* Exercise instructions: Look through the data below and extract, unchanged, the lines from the one that contains "camera: 115 degrees left, 0 degrees up" to the one that contains "(747, 288) = (381, 160): white", both included.

* Data in this exercise:

———

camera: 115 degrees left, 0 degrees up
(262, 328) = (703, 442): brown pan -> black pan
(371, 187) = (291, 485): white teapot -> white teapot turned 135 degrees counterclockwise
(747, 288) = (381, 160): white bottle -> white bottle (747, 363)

———

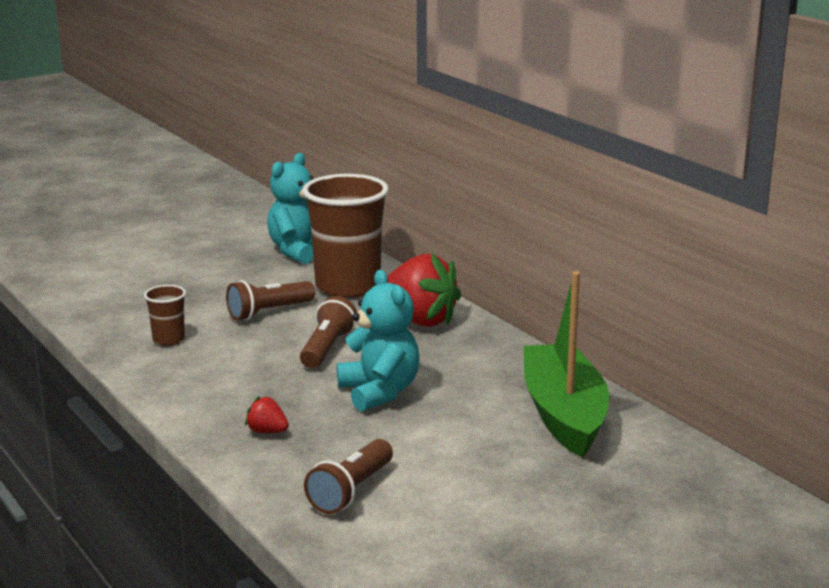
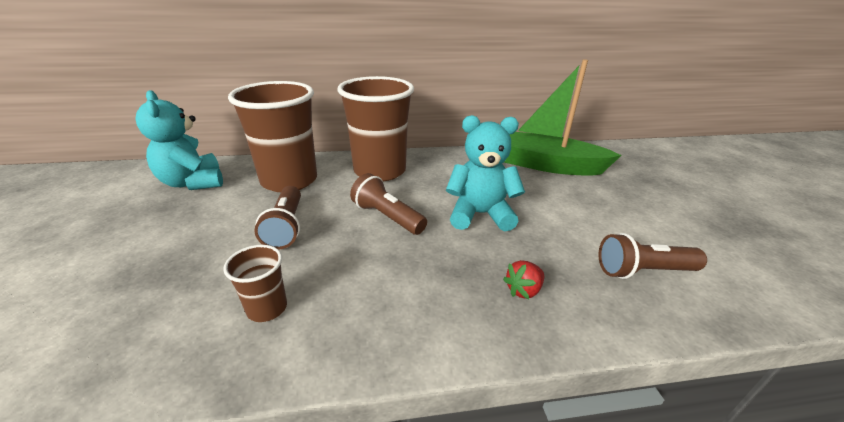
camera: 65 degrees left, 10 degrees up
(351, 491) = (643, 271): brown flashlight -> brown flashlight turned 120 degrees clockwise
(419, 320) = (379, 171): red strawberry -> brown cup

———

* Solution to the exercise:
camera: 115 degrees left, 0 degrees up
(262, 328) = (703, 442): brown pan -> black pan
(371, 187) = (291, 485): white teapot -> white teapot turned 135 degrees counterclockwise
(747, 288) = (381, 160): white bottle -> white bottle (747, 363)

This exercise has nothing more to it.